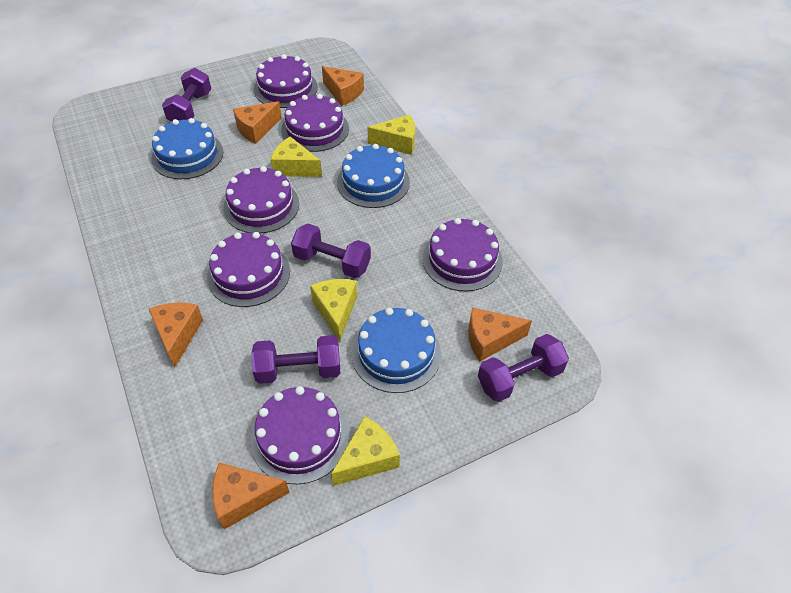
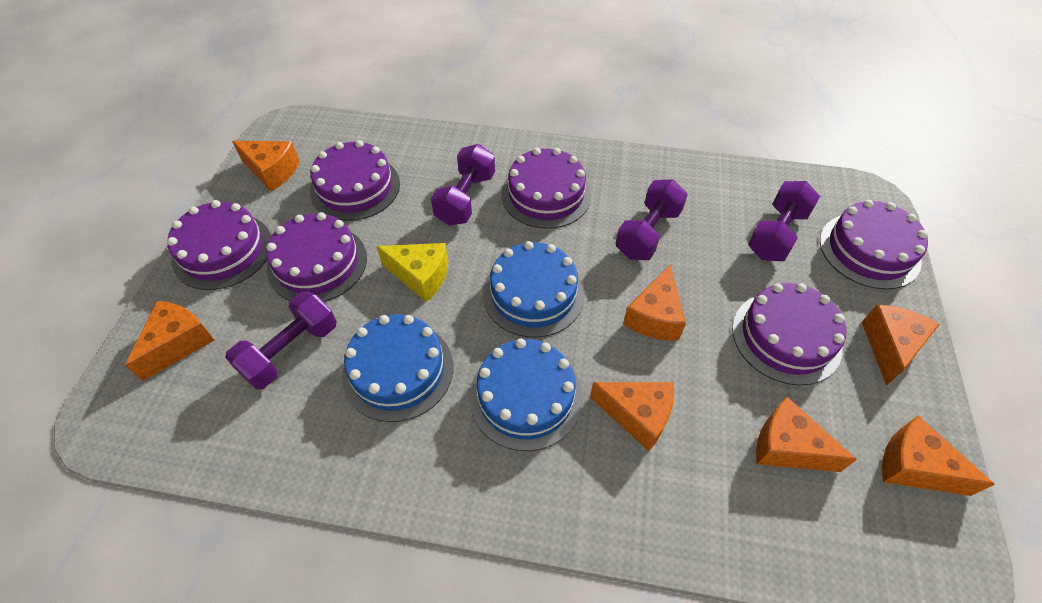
orange cheese: 5 -> 7
yellow cheese: 4 -> 1

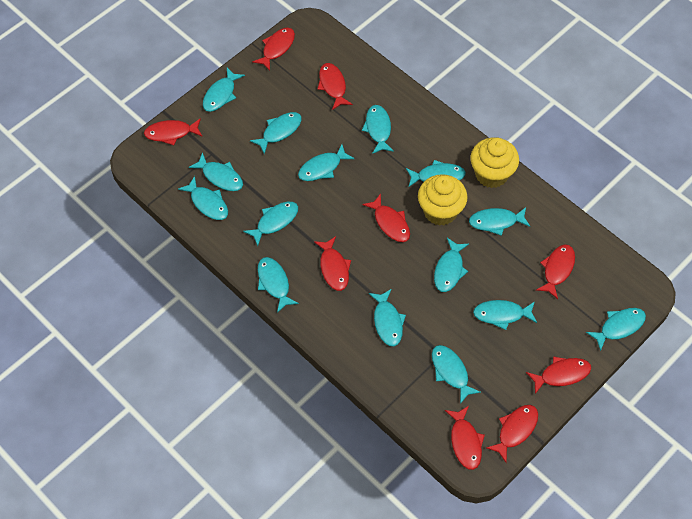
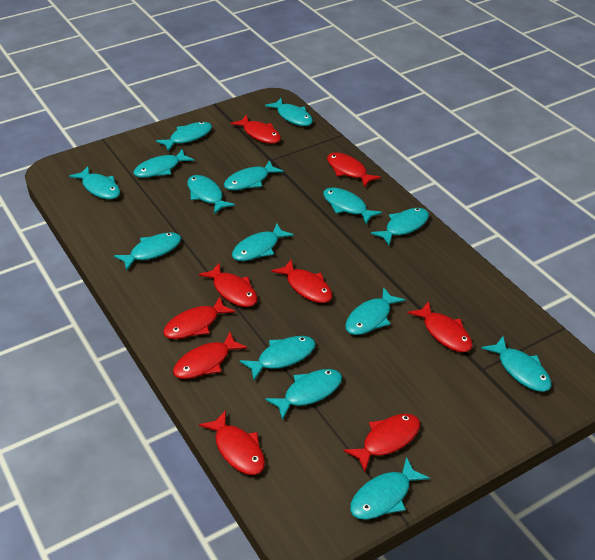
yellow cupcake: 2 -> 0

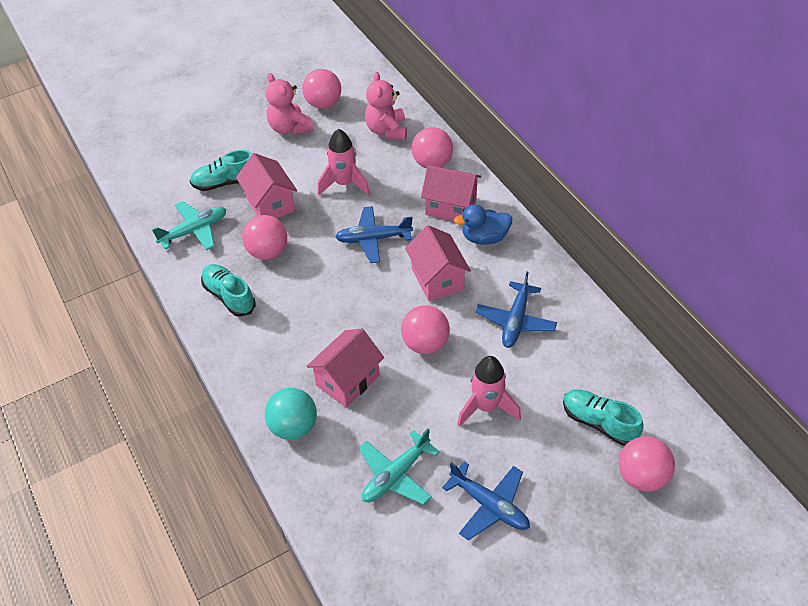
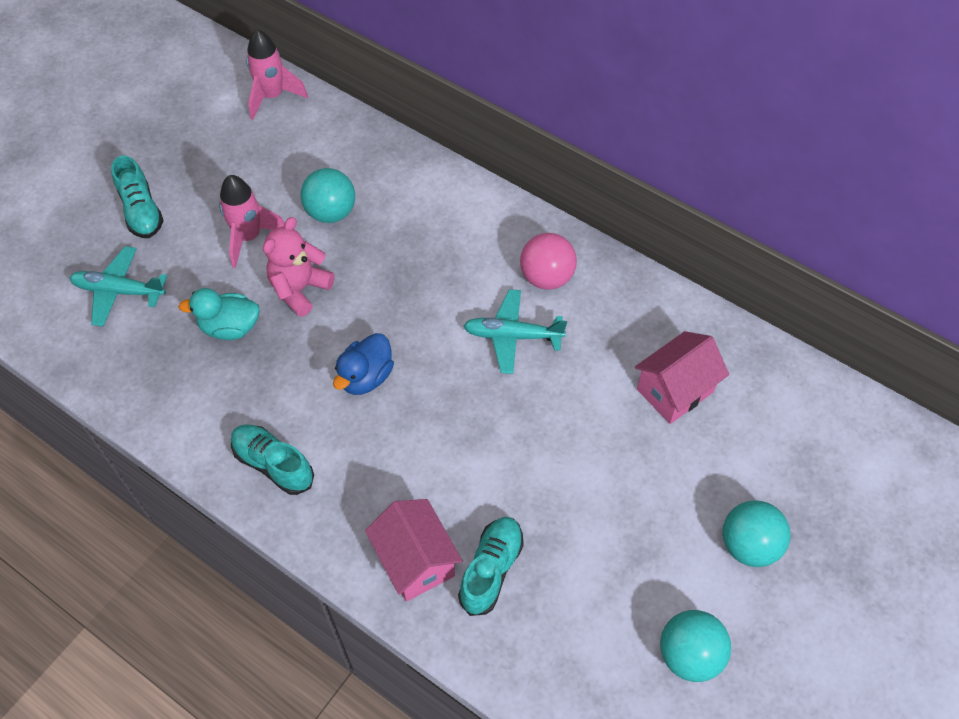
blue plane: 3 -> 0
pink ball: 5 -> 1
pink house: 4 -> 2
pink teddy bear: 2 -> 1
turquoise ball: 1 -> 3
turquoise duck: 0 -> 1

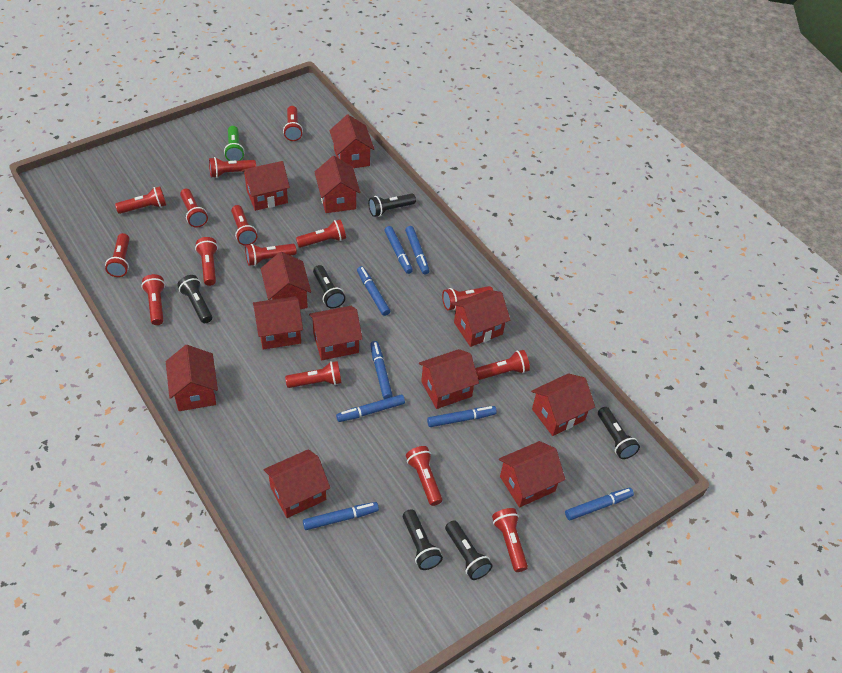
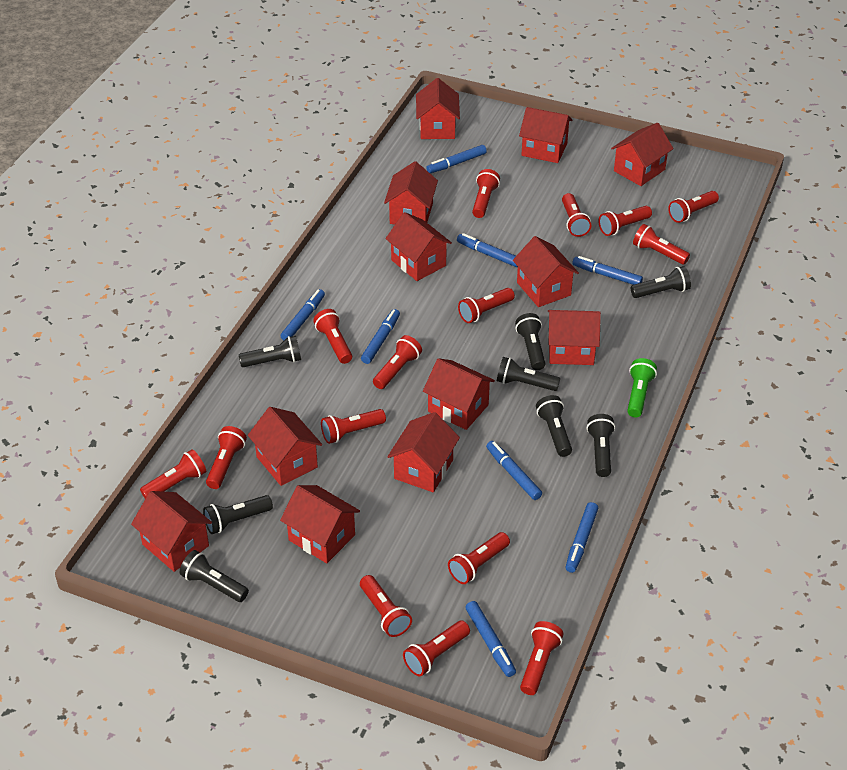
black flashlight: 6 -> 8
::::::
ACTIVITY
The records must be copied with no word altered, and without their pictures.

SOLUTION TO THIS PROBLEM
orange cheese: 5 -> 7
yellow cheese: 4 -> 1

yellow cupcake: 2 -> 0

blue plane: 3 -> 0
pink ball: 5 -> 1
pink house: 4 -> 2
pink teddy bear: 2 -> 1
turquoise ball: 1 -> 3
turquoise duck: 0 -> 1

black flashlight: 6 -> 8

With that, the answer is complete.